*Stored data*:
────────────────────
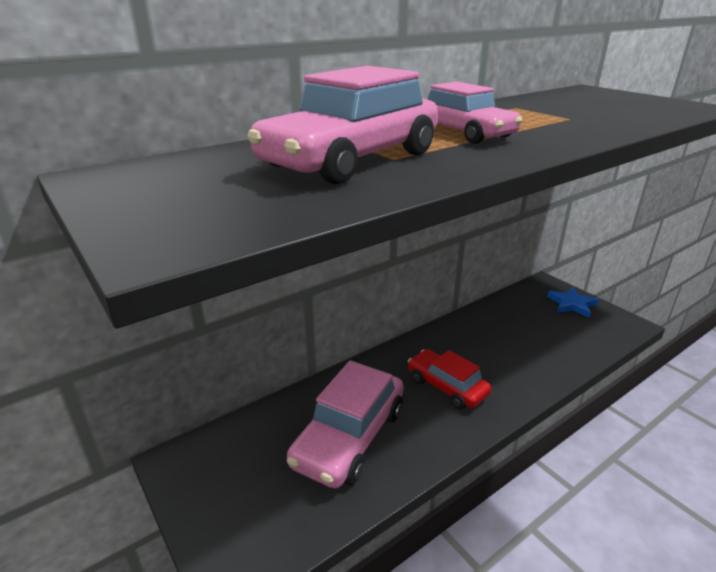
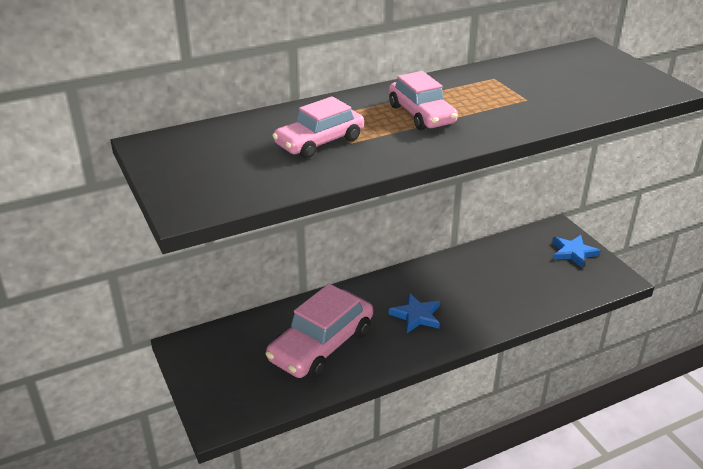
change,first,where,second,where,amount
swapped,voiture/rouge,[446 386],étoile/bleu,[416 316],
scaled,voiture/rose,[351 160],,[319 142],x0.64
────────────────────
*What to do*: Return all lines in the data that include the word "voiture".

*Reply*:
swapped,voiture/rouge,[446 386],étoile/bleu,[416 316],
scaled,voiture/rose,[351 160],,[319 142],x0.64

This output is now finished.